[WORK ITEM]
Pictures don't belong in the copy; print all the records exactly.

[EXERCISE DATA]
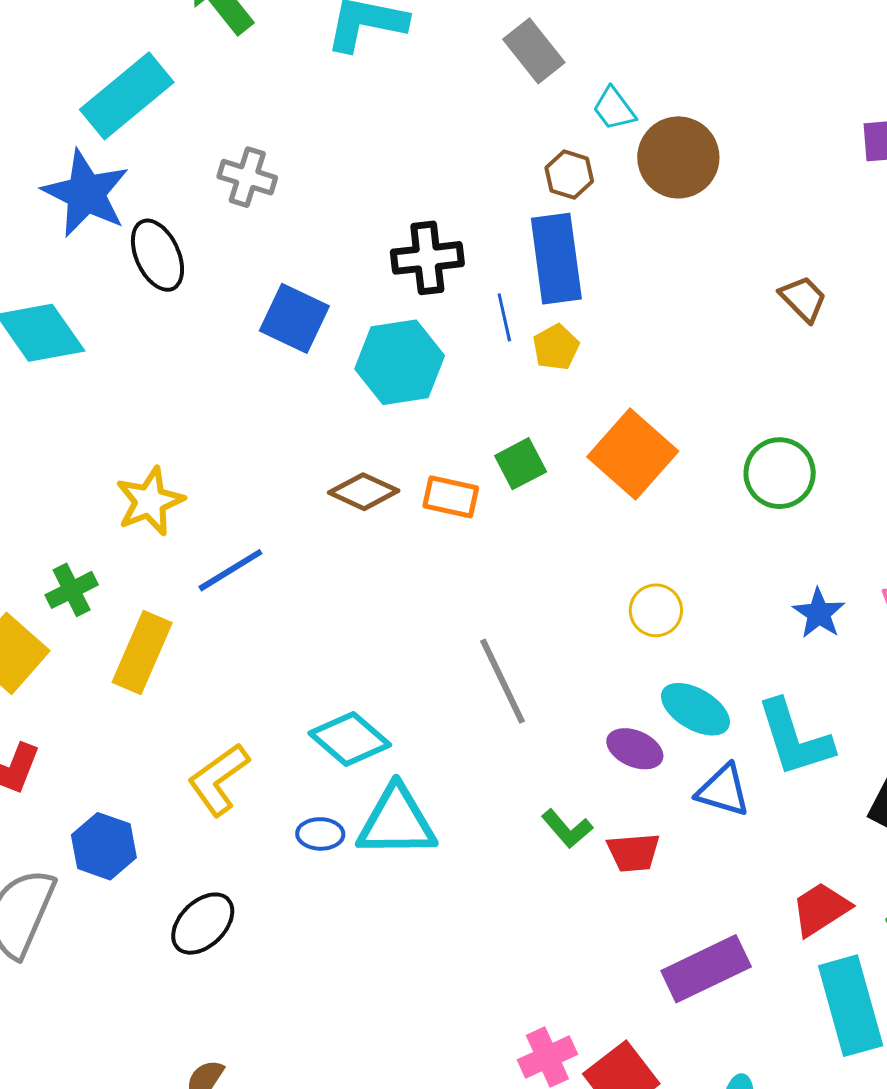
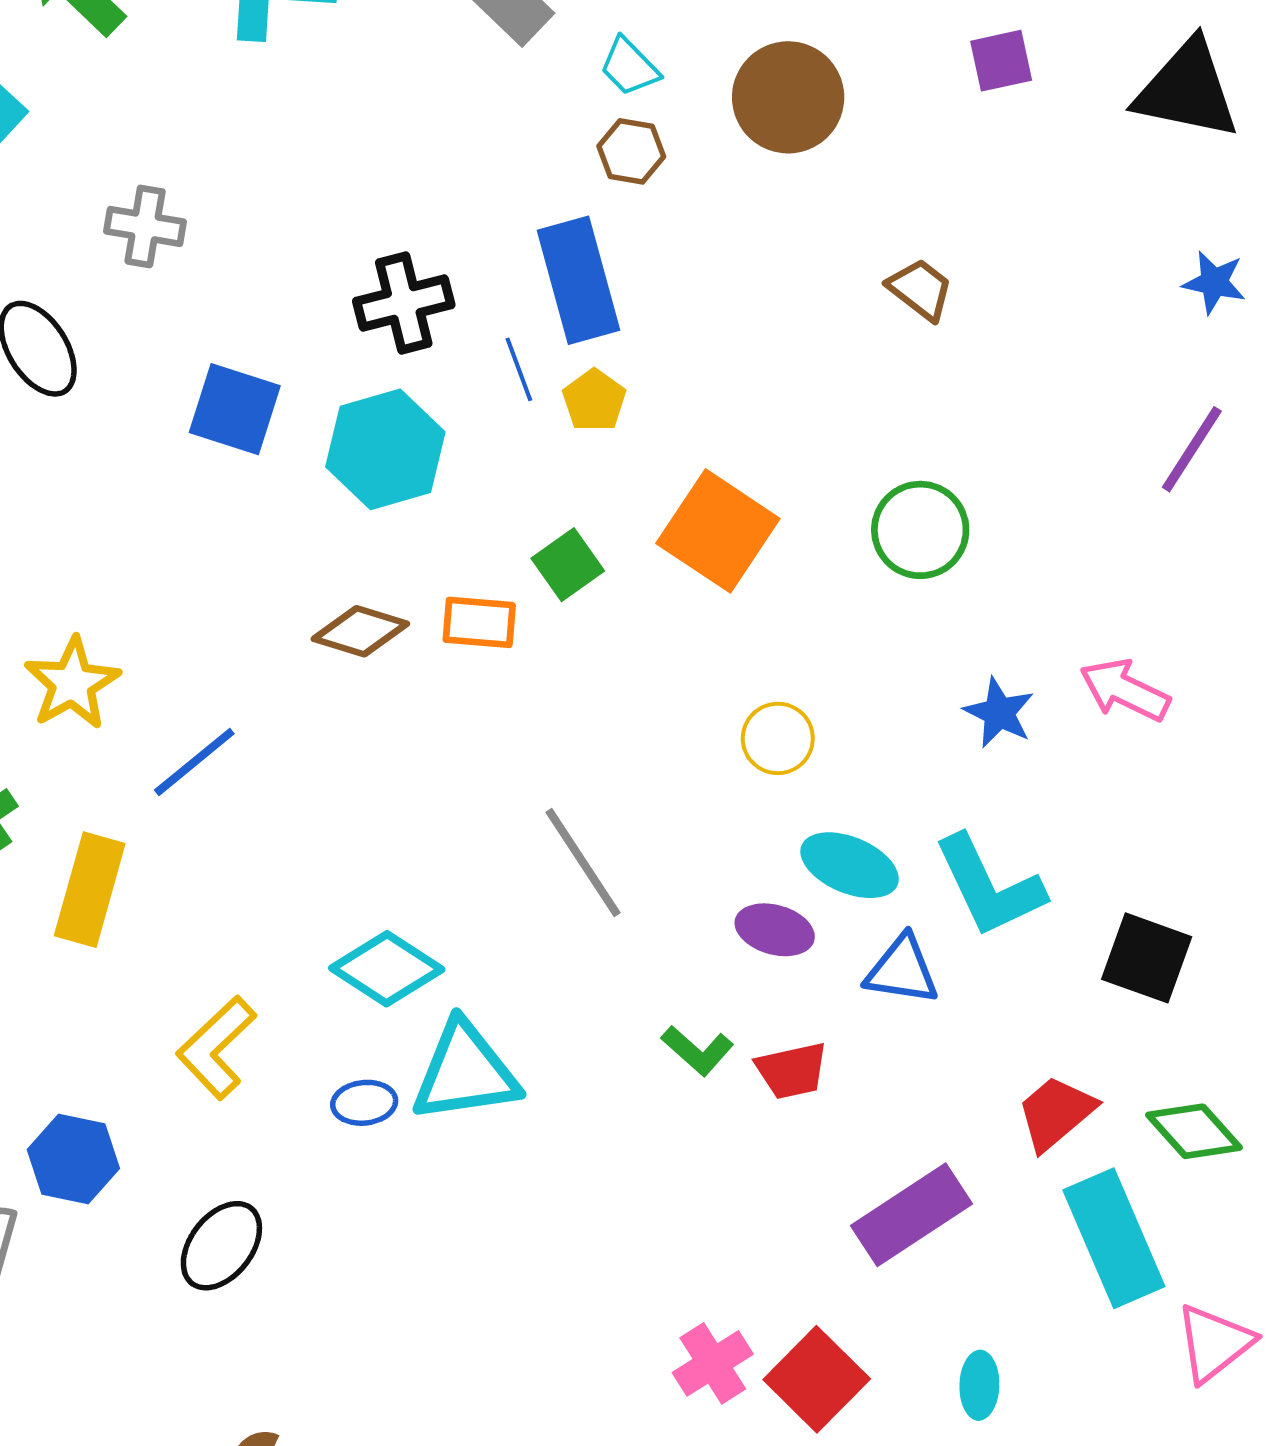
brown circle: (678, 157) -> (788, 97), moved
brown hexagon: (569, 175) -> (631, 151), moved

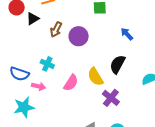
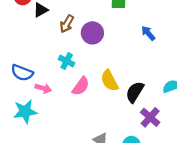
cyan cross: (47, 64) -> (67, 61), moved
black semicircle: (117, 64) -> (135, 92), moved
purple cross: (111, 98) -> (150, 117), moved

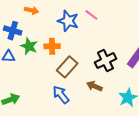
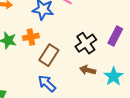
brown arrow: (94, 86) -> (88, 70), moved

[EXERCISE SOLUTION]
brown circle: (678, 157) -> (788, 97), moved
brown hexagon: (569, 175) -> (631, 151), moved

cyan cross: (47, 64) -> (67, 61), moved
black semicircle: (117, 64) -> (135, 92), moved
purple cross: (111, 98) -> (150, 117), moved

brown arrow: (94, 86) -> (88, 70), moved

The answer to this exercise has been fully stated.